EXERCISE OBJECTIVE:
For this exercise, print all of the data exactly as given.

(Excerpts from a dataset)
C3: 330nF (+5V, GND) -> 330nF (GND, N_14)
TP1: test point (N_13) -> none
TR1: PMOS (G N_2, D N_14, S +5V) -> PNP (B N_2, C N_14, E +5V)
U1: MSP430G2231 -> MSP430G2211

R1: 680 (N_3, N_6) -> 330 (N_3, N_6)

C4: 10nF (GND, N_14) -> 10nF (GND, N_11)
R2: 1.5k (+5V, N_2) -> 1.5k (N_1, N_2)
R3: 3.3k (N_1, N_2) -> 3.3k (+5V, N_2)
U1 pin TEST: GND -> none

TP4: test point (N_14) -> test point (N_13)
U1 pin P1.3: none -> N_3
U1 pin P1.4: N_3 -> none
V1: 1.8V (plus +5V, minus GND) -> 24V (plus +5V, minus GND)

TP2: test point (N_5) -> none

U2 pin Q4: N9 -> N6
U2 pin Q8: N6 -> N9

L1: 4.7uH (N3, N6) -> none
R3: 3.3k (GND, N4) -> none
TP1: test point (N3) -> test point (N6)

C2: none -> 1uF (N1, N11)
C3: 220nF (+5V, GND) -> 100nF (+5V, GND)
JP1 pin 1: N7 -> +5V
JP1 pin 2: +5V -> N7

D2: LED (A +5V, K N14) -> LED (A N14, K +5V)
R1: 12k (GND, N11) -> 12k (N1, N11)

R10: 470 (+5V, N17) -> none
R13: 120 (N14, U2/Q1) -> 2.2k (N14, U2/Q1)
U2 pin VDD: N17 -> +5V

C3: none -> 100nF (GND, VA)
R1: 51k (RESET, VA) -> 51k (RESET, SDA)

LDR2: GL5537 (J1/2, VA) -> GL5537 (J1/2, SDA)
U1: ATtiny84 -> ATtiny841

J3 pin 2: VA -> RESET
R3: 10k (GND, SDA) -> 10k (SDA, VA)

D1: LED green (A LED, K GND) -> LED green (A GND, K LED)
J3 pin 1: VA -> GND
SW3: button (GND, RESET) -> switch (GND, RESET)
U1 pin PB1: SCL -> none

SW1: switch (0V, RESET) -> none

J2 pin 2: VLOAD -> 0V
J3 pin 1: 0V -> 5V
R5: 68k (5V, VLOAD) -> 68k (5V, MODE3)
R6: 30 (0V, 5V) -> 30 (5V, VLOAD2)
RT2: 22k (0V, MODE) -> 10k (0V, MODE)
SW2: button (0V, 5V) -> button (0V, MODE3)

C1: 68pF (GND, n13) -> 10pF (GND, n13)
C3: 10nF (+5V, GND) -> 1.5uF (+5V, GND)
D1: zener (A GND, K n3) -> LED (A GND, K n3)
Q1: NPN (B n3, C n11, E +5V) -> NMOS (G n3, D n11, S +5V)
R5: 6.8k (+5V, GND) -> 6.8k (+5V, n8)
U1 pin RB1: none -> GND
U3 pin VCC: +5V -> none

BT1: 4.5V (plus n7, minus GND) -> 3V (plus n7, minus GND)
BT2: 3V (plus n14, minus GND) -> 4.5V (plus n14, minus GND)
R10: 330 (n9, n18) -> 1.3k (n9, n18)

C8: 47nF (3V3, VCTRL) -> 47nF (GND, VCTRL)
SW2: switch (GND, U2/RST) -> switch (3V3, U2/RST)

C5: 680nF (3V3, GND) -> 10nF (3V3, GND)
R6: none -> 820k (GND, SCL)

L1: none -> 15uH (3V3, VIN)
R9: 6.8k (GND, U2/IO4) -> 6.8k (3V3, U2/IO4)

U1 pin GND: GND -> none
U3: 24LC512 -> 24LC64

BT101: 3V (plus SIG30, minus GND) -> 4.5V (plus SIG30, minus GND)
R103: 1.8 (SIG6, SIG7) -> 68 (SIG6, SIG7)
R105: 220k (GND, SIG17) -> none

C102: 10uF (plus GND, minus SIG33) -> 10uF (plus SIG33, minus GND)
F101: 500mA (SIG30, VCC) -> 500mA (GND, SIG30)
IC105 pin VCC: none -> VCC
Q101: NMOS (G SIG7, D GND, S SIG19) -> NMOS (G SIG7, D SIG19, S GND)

WRITTEN RESPONSE:
C3: 330nF (+5V, GND) -> 330nF (GND, N_14)
TP1: test point (N_13) -> none
TR1: PMOS (G N_2, D N_14, S +5V) -> PNP (B N_2, C N_14, E +5V)
U1: MSP430G2231 -> MSP430G2211

R1: 680 (N_3, N_6) -> 330 (N_3, N_6)

C4: 10nF (GND, N_14) -> 10nF (GND, N_11)
R2: 1.5k (+5V, N_2) -> 1.5k (N_1, N_2)
R3: 3.3k (N_1, N_2) -> 3.3k (+5V, N_2)
U1 pin TEST: GND -> none

TP4: test point (N_14) -> test point (N_13)
U1 pin P1.3: none -> N_3
U1 pin P1.4: N_3 -> none
V1: 1.8V (plus +5V, minus GND) -> 24V (plus +5V, minus GND)

TP2: test point (N_5) -> none

U2 pin Q4: N9 -> N6
U2 pin Q8: N6 -> N9

L1: 4.7uH (N3, N6) -> none
R3: 3.3k (GND, N4) -> none
TP1: test point (N3) -> test point (N6)

C2: none -> 1uF (N1, N11)
C3: 220nF (+5V, GND) -> 100nF (+5V, GND)
JP1 pin 1: N7 -> +5V
JP1 pin 2: +5V -> N7

D2: LED (A +5V, K N14) -> LED (A N14, K +5V)
R1: 12k (GND, N11) -> 12k (N1, N11)

R10: 470 (+5V, N17) -> none
R13: 120 (N14, U2/Q1) -> 2.2k (N14, U2/Q1)
U2 pin VDD: N17 -> +5V

C3: none -> 100nF (GND, VA)
R1: 51k (RESET, VA) -> 51k (RESET, SDA)

LDR2: GL5537 (J1/2, VA) -> GL5537 (J1/2, SDA)
U1: ATtiny84 -> ATtiny841

J3 pin 2: VA -> RESET
R3: 10k (GND, SDA) -> 10k (SDA, VA)

D1: LED green (A LED, K GND) -> LED green (A GND, K LED)
J3 pin 1: VA -> GND
SW3: button (GND, RESET) -> switch (GND, RESET)
U1 pin PB1: SCL -> none

SW1: switch (0V, RESET) -> none

J2 pin 2: VLOAD -> 0V
J3 pin 1: 0V -> 5V
R5: 68k (5V, VLOAD) -> 68k (5V, MODE3)
R6: 30 (0V, 5V) -> 30 (5V, VLOAD2)
RT2: 22k (0V, MODE) -> 10k (0V, MODE)
SW2: button (0V, 5V) -> button (0V, MODE3)

C1: 68pF (GND, n13) -> 10pF (GND, n13)
C3: 10nF (+5V, GND) -> 1.5uF (+5V, GND)
D1: zener (A GND, K n3) -> LED (A GND, K n3)
Q1: NPN (B n3, C n11, E +5V) -> NMOS (G n3, D n11, S +5V)
R5: 6.8k (+5V, GND) -> 6.8k (+5V, n8)
U1 pin RB1: none -> GND
U3 pin VCC: +5V -> none

BT1: 4.5V (plus n7, minus GND) -> 3V (plus n7, minus GND)
BT2: 3V (plus n14, minus GND) -> 4.5V (plus n14, minus GND)
R10: 330 (n9, n18) -> 1.3k (n9, n18)

C8: 47nF (3V3, VCTRL) -> 47nF (GND, VCTRL)
SW2: switch (GND, U2/RST) -> switch (3V3, U2/RST)

C5: 680nF (3V3, GND) -> 10nF (3V3, GND)
R6: none -> 820k (GND, SCL)

L1: none -> 15uH (3V3, VIN)
R9: 6.8k (GND, U2/IO4) -> 6.8k (3V3, U2/IO4)

U1 pin GND: GND -> none
U3: 24LC512 -> 24LC64

BT101: 3V (plus SIG30, minus GND) -> 4.5V (plus SIG30, minus GND)
R103: 1.8 (SIG6, SIG7) -> 68 (SIG6, SIG7)
R105: 220k (GND, SIG17) -> none

C102: 10uF (plus GND, minus SIG33) -> 10uF (plus SIG33, minus GND)
F101: 500mA (SIG30, VCC) -> 500mA (GND, SIG30)
IC105 pin VCC: none -> VCC
Q101: NMOS (G SIG7, D GND, S SIG19) -> NMOS (G SIG7, D SIG19, S GND)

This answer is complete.